EXERCISE DETAILS: Duplicate the lines of the data between the line holding "You are standing in front" and the line holding "In the scene", inclusive, reproducing each one character for character.
— start DATA SHOWN —
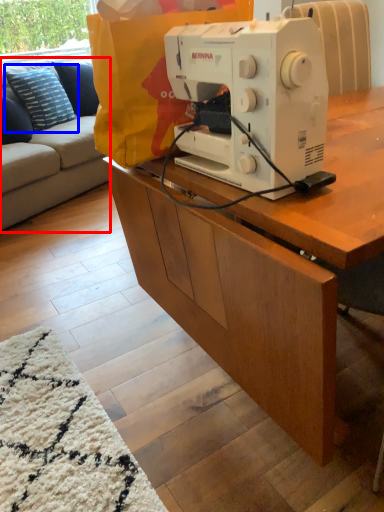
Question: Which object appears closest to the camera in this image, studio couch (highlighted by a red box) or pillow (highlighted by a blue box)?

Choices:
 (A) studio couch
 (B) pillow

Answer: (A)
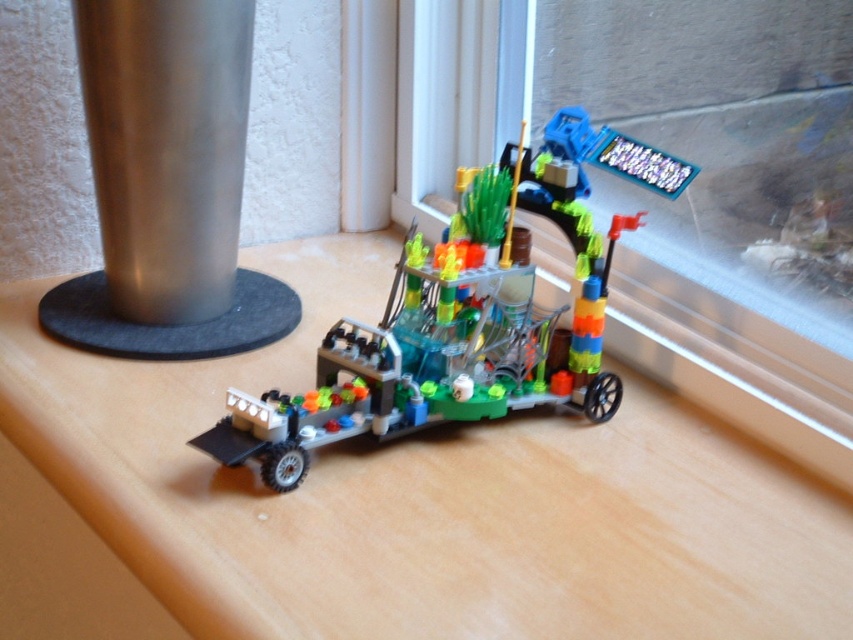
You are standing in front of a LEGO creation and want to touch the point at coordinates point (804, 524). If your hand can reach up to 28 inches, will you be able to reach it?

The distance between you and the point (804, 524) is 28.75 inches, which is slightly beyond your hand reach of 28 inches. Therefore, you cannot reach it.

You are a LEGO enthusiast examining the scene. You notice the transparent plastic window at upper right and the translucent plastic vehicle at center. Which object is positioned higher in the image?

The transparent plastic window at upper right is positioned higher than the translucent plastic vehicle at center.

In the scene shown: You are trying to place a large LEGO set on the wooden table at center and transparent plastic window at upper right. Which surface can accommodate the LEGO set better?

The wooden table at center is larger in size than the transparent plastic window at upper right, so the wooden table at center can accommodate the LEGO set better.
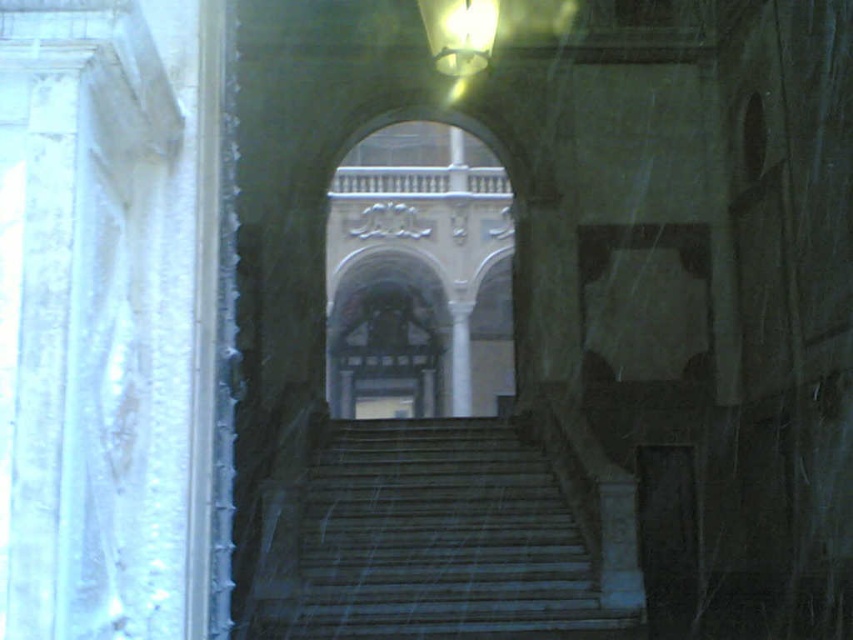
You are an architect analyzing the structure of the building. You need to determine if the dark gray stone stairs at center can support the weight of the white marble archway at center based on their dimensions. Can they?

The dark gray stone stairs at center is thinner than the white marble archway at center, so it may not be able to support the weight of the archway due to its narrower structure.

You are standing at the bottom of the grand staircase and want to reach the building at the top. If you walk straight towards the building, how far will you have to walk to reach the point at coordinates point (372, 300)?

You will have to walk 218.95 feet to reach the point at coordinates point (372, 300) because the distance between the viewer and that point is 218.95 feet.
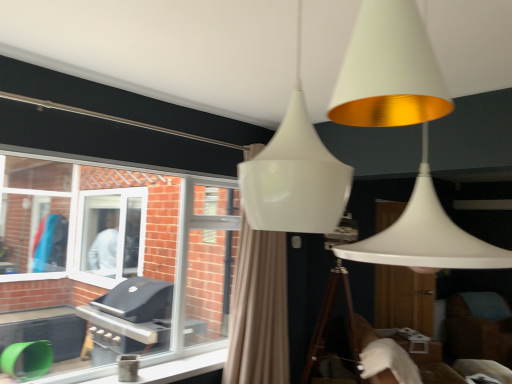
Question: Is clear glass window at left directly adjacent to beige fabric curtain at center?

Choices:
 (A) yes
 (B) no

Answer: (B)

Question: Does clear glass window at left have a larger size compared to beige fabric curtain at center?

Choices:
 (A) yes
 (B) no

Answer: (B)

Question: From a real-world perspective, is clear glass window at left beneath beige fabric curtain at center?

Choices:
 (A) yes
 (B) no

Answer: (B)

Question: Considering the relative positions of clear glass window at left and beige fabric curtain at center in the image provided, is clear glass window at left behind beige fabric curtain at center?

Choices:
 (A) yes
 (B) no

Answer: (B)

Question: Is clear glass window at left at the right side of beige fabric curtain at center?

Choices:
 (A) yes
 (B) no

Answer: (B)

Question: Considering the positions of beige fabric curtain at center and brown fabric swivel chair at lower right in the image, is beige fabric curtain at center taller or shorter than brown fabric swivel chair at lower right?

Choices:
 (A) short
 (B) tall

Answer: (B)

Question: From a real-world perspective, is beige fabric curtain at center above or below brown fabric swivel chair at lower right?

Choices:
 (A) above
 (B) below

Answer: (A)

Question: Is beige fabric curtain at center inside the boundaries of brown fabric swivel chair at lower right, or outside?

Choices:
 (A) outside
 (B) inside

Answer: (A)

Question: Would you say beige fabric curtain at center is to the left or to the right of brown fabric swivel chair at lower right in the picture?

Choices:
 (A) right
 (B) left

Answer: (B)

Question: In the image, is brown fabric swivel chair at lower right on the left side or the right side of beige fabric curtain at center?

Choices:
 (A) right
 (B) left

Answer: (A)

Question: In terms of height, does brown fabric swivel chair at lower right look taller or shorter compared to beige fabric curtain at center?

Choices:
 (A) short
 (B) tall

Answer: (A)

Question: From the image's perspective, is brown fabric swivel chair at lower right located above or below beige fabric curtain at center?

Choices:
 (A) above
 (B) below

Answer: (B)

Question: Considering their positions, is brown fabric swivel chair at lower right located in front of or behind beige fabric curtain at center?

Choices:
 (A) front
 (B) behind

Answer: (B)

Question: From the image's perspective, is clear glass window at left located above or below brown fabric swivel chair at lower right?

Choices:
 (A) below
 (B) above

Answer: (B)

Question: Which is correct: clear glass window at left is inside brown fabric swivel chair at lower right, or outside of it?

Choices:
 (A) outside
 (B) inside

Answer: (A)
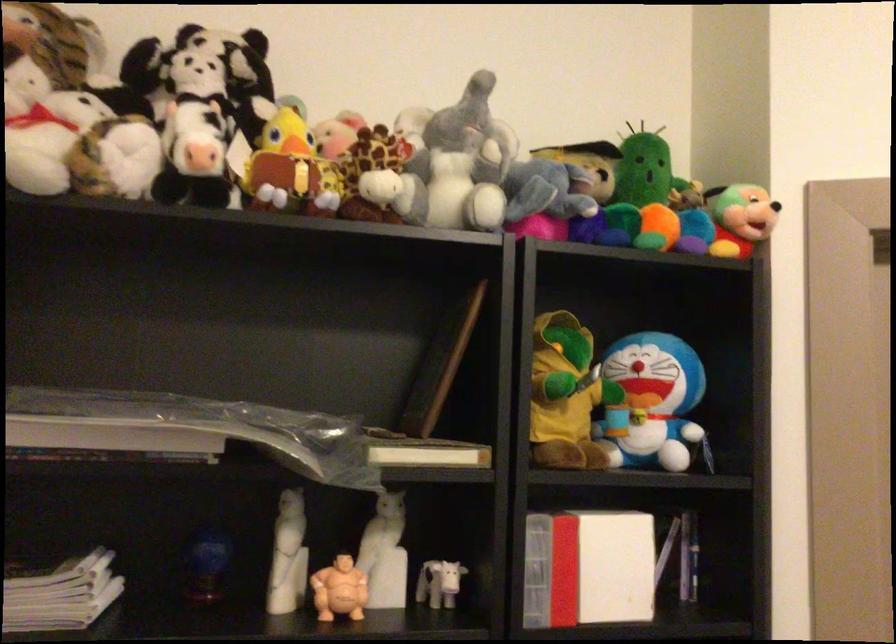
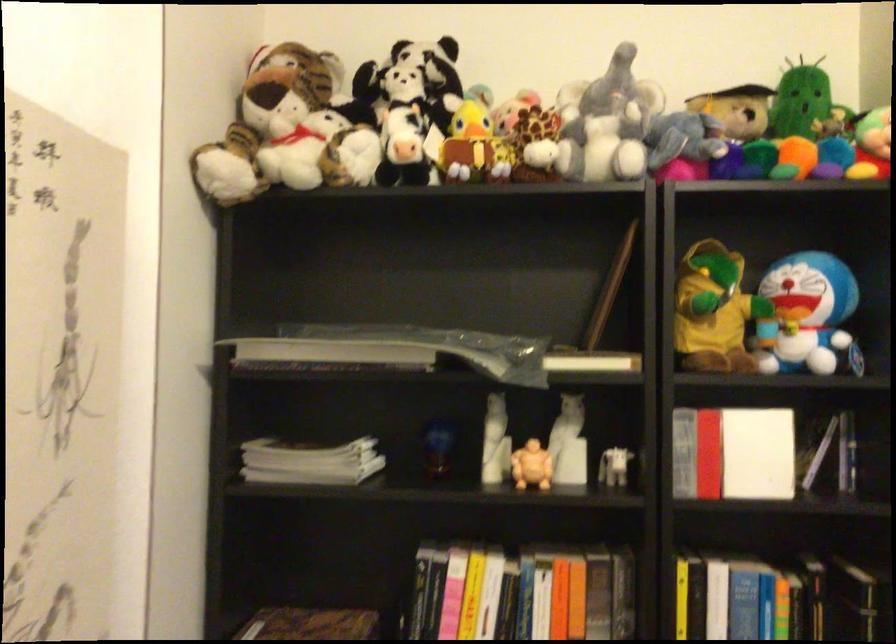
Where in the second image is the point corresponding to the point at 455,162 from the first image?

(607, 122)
— end DATA SHOWN —
— start DATA SHOWN —
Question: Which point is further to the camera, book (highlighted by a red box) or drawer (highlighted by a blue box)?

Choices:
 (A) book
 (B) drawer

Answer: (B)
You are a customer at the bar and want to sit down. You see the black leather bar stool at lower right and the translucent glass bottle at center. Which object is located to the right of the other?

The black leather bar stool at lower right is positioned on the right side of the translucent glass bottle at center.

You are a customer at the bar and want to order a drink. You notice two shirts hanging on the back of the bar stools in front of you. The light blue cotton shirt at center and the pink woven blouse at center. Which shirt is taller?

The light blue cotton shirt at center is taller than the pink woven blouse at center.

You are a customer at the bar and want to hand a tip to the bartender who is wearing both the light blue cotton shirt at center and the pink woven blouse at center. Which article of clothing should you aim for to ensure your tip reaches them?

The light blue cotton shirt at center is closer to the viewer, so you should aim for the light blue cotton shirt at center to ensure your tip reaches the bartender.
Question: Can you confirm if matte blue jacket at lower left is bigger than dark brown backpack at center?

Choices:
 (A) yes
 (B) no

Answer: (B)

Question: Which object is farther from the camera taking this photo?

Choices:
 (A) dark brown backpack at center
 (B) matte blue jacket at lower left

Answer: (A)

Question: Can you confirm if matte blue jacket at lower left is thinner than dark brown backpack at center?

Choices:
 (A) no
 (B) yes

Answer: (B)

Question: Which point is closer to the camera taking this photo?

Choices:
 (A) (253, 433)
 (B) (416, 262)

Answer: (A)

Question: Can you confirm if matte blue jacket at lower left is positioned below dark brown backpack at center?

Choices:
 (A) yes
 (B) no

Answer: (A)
— end DATA SHOWN —
— start DATA SHOWN —
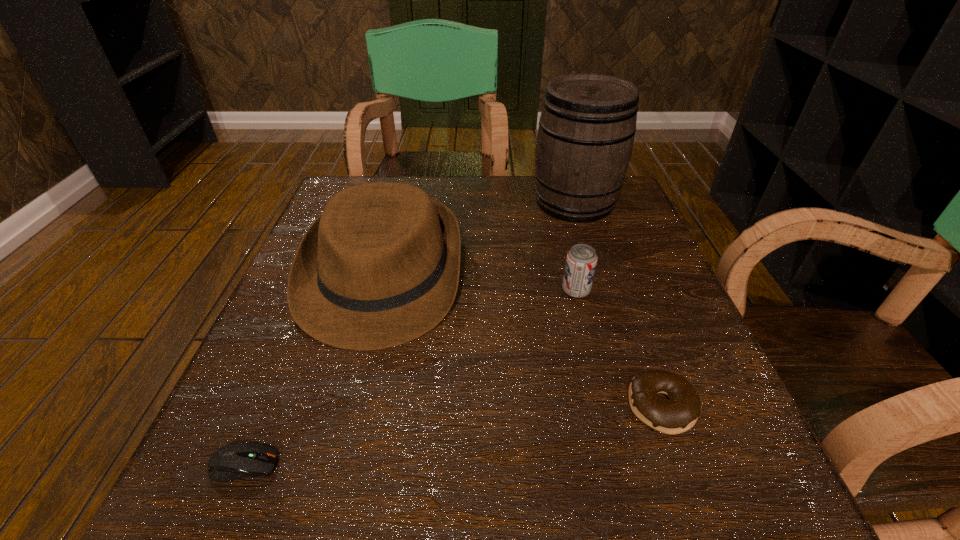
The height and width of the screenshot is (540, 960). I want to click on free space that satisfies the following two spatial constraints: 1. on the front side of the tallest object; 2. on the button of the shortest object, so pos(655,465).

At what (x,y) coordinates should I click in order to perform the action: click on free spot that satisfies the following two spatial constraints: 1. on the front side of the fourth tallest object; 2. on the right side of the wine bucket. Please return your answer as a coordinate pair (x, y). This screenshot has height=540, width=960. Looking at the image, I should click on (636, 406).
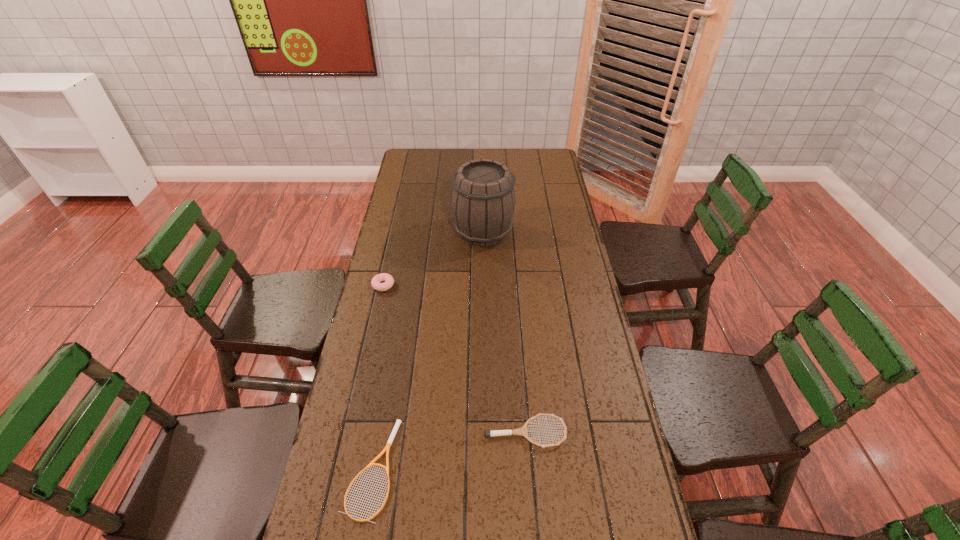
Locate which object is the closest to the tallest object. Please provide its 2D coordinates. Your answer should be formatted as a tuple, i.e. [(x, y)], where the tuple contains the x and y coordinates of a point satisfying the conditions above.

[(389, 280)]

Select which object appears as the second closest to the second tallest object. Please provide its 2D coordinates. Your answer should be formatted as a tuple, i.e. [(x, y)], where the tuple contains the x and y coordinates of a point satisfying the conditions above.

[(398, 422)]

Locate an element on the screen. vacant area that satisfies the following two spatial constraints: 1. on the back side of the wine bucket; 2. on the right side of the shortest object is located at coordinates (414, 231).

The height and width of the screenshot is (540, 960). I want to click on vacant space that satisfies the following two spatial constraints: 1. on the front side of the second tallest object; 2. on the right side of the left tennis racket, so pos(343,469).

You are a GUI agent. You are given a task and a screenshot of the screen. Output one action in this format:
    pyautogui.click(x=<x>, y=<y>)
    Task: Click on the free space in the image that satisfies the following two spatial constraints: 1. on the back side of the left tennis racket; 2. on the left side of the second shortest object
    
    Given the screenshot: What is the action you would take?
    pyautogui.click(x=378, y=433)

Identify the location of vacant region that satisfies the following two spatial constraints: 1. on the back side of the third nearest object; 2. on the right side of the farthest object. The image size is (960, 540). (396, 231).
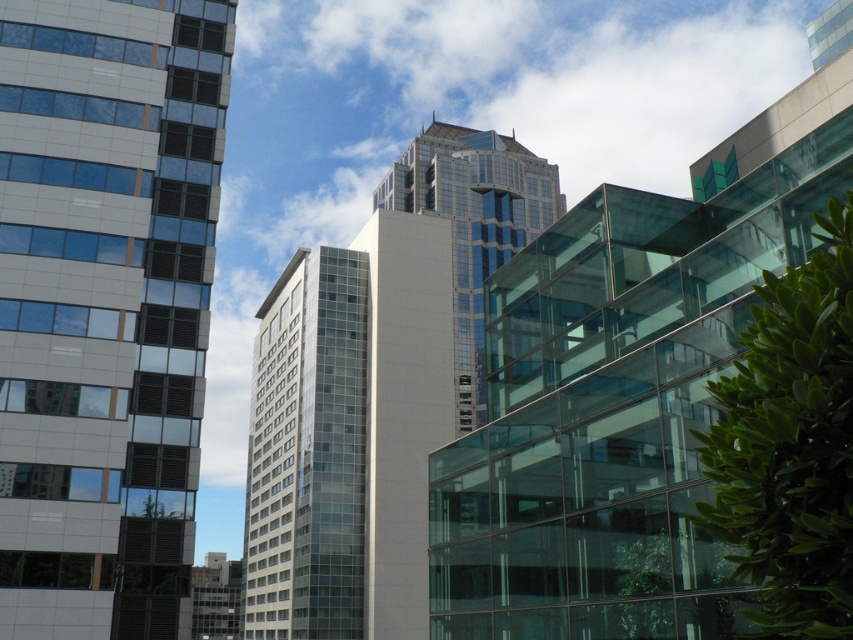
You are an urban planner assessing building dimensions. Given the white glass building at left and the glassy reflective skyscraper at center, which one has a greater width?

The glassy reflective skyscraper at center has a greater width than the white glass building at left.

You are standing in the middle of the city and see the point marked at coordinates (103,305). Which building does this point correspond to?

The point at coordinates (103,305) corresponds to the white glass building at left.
— end DATA SHOWN —
EXPECTED ANSWER:
You are standing in front of a LEGO creation and want to touch the point at coordinates point (804, 524). If your hand can reach up to 28 inches, will you be able to reach it?

The distance between you and the point (804, 524) is 28.75 inches, which is slightly beyond your hand reach of 28 inches. Therefore, you cannot reach it.

You are a LEGO enthusiast examining the scene. You notice the transparent plastic window at upper right and the translucent plastic vehicle at center. Which object is positioned higher in the image?

The transparent plastic window at upper right is positioned higher than the translucent plastic vehicle at center.

In the scene shown: You are trying to place a large LEGO set on the wooden table at center and transparent plastic window at upper right. Which surface can accommodate the LEGO set better?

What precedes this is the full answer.